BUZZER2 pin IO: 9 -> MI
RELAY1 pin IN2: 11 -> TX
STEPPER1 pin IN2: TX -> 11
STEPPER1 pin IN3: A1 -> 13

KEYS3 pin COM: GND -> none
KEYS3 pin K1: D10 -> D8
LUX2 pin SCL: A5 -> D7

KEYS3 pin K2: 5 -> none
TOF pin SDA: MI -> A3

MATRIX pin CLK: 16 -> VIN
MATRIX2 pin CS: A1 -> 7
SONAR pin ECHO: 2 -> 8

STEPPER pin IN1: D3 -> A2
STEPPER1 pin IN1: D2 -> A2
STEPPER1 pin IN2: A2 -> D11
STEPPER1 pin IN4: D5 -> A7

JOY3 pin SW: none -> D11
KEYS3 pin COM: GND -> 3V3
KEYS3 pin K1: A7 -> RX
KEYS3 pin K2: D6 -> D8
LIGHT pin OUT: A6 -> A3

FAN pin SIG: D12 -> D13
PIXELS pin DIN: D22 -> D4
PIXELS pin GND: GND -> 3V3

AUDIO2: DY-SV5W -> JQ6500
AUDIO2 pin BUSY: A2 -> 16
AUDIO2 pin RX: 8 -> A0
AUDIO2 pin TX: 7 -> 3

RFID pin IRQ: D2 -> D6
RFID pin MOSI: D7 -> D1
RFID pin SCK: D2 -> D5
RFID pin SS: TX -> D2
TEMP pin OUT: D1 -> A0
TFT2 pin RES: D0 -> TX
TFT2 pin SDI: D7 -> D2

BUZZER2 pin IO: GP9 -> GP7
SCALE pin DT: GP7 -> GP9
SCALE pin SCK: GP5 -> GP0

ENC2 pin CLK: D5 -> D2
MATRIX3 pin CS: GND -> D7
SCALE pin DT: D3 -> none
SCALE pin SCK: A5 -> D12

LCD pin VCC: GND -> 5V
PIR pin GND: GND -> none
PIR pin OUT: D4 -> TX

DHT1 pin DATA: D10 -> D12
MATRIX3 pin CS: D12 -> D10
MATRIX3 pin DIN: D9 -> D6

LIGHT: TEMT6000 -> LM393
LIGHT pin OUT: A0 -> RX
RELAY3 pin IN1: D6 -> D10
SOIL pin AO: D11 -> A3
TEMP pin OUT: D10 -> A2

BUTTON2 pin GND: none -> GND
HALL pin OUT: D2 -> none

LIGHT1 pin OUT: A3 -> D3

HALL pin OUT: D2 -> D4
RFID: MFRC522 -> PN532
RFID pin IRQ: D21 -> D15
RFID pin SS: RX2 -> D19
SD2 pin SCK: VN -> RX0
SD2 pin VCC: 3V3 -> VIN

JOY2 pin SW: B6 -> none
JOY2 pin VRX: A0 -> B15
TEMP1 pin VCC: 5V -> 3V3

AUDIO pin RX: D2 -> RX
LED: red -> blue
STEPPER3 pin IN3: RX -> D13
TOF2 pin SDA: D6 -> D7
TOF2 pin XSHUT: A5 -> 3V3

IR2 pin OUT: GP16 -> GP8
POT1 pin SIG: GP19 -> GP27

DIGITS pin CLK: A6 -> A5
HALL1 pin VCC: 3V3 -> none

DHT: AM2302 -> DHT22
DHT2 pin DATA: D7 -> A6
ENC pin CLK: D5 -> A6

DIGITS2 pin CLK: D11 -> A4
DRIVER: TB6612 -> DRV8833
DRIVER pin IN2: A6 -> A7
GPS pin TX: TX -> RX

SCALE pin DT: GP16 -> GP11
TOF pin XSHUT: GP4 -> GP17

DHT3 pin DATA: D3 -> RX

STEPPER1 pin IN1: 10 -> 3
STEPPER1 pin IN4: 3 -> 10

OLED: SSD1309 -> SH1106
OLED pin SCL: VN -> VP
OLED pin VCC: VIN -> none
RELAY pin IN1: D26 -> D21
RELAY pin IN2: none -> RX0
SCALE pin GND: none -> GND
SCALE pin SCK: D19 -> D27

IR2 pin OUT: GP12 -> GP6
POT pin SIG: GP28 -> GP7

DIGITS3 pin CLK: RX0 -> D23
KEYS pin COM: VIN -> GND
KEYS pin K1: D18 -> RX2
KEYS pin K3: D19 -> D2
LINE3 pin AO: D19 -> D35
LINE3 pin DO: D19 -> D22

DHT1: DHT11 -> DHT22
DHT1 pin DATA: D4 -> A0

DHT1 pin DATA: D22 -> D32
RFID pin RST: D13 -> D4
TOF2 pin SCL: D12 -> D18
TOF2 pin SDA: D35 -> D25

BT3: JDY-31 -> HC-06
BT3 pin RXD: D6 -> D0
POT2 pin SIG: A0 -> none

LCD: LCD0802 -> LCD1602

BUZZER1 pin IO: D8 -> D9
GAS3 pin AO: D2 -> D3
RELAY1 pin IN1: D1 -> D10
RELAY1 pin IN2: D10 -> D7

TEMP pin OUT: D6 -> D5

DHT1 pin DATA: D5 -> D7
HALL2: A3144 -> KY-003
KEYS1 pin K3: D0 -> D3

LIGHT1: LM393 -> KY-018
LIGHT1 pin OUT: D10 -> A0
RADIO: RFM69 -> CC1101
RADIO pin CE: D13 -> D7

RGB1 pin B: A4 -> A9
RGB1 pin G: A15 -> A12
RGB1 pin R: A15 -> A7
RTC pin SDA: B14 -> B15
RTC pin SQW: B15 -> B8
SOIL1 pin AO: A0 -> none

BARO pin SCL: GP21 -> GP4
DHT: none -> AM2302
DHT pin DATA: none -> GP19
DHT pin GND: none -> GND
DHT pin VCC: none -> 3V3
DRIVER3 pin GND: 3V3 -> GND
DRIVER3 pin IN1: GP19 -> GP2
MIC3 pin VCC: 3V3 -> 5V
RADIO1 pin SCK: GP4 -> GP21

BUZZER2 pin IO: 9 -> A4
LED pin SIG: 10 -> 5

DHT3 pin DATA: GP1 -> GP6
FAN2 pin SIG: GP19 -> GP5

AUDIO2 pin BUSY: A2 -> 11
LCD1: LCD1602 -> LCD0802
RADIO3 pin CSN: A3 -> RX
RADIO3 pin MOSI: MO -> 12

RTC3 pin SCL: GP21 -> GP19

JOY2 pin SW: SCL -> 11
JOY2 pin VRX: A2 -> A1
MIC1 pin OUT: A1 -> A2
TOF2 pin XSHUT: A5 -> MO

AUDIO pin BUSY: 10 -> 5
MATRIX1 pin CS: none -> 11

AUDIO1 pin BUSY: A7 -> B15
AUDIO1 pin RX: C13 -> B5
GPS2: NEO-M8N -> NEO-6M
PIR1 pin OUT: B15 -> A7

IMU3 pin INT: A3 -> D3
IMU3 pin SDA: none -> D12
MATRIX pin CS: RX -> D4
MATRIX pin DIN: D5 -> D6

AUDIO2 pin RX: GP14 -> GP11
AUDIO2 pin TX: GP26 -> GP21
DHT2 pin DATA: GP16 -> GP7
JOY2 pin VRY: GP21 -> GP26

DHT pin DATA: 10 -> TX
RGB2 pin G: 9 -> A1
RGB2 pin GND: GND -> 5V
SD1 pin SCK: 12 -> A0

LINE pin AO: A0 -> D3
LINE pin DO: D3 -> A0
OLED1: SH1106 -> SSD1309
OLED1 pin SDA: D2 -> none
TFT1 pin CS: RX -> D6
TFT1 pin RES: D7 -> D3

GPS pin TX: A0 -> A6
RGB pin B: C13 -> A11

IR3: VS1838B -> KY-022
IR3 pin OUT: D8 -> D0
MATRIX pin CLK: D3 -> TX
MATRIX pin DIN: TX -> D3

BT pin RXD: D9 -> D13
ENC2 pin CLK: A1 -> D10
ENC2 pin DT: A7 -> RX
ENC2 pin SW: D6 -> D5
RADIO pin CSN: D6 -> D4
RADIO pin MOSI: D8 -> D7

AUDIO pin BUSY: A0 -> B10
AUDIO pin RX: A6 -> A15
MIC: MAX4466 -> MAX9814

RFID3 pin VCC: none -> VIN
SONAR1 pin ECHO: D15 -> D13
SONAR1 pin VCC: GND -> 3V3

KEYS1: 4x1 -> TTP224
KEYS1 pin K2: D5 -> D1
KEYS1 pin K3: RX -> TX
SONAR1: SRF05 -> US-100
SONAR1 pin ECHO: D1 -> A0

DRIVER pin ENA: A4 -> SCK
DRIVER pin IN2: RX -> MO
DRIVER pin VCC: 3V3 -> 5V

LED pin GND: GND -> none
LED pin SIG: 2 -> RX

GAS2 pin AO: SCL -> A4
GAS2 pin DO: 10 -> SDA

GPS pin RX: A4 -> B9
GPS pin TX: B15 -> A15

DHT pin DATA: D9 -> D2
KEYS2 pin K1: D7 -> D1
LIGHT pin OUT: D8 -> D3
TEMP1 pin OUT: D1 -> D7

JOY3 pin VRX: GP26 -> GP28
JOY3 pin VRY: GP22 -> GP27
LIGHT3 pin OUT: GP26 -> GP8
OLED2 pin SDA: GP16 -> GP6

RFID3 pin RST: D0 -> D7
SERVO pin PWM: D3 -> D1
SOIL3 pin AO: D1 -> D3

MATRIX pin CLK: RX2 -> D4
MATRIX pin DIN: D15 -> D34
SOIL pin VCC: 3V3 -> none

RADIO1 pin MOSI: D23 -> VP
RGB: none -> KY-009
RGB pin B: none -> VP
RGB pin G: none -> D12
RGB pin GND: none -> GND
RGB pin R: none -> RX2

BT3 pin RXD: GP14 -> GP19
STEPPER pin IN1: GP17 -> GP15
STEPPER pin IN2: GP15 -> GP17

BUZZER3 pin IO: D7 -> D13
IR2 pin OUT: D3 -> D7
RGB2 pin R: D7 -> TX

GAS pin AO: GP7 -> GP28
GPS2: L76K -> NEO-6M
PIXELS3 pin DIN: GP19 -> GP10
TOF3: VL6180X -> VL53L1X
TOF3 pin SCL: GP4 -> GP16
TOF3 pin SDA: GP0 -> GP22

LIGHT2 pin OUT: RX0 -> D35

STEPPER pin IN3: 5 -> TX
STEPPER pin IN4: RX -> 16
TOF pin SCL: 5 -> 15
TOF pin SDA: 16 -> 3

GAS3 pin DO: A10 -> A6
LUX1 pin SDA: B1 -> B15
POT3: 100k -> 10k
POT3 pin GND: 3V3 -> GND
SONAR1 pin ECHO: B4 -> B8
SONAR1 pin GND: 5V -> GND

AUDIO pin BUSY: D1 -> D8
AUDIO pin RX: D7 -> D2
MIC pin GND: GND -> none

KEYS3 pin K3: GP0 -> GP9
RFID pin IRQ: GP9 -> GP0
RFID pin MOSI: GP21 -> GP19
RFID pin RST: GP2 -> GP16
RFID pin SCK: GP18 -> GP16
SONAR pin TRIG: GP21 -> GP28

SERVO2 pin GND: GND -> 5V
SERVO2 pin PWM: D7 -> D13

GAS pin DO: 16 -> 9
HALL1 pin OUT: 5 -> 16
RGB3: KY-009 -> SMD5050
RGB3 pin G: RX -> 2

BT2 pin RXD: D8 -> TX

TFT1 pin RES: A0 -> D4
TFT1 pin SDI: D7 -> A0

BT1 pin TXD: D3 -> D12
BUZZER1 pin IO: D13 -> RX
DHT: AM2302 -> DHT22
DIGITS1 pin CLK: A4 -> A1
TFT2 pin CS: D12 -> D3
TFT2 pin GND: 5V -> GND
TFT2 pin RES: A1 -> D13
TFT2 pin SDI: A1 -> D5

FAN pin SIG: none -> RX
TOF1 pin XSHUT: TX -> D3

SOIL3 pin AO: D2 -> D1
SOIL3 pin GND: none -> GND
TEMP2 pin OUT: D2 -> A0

Work required: Take the stretch of lines above from the one containing "MATRIX2 pin CS: A1 -> 7" through the one containing "HALL pin OUT: D2 -> none" and repeat it exactly, adding no other line.

Final answer:
MATRIX2 pin CS: A1 -> 7
SONAR pin ECHO: 2 -> 8

STEPPER pin IN1: D3 -> A2
STEPPER1 pin IN1: D2 -> A2
STEPPER1 pin IN2: A2 -> D11
STEPPER1 pin IN4: D5 -> A7

JOY3 pin SW: none -> D11
KEYS3 pin COM: GND -> 3V3
KEYS3 pin K1: A7 -> RX
KEYS3 pin K2: D6 -> D8
LIGHT pin OUT: A6 -> A3

FAN pin SIG: D12 -> D13
PIXELS pin DIN: D22 -> D4
PIXELS pin GND: GND -> 3V3

AUDIO2: DY-SV5W -> JQ6500
AUDIO2 pin BUSY: A2 -> 16
AUDIO2 pin RX: 8 -> A0
AUDIO2 pin TX: 7 -> 3

RFID pin IRQ: D2 -> D6
RFID pin MOSI: D7 -> D1
RFID pin SCK: D2 -> D5
RFID pin SS: TX -> D2
TEMP pin OUT: D1 -> A0
TFT2 pin RES: D0 -> TX
TFT2 pin SDI: D7 -> D2

BUZZER2 pin IO: GP9 -> GP7
SCALE pin DT: GP7 -> GP9
SCALE pin SCK: GP5 -> GP0

ENC2 pin CLK: D5 -> D2
MATRIX3 pin CS: GND -> D7
SCALE pin DT: D3 -> none
SCALE pin SCK: A5 -> D12

LCD pin VCC: GND -> 5V
PIR pin GND: GND -> none
PIR pin OUT: D4 -> TX

DHT1 pin DATA: D10 -> D12
MATRIX3 pin CS: D12 -> D10
MATRIX3 pin DIN: D9 -> D6

LIGHT: TEMT6000 -> LM393
LIGHT pin OUT: A0 -> RX
RELAY3 pin IN1: D6 -> D10
SOIL pin AO: D11 -> A3
TEMP pin OUT: D10 -> A2

BUTTON2 pin GND: none -> GND
HALL pin OUT: D2 -> none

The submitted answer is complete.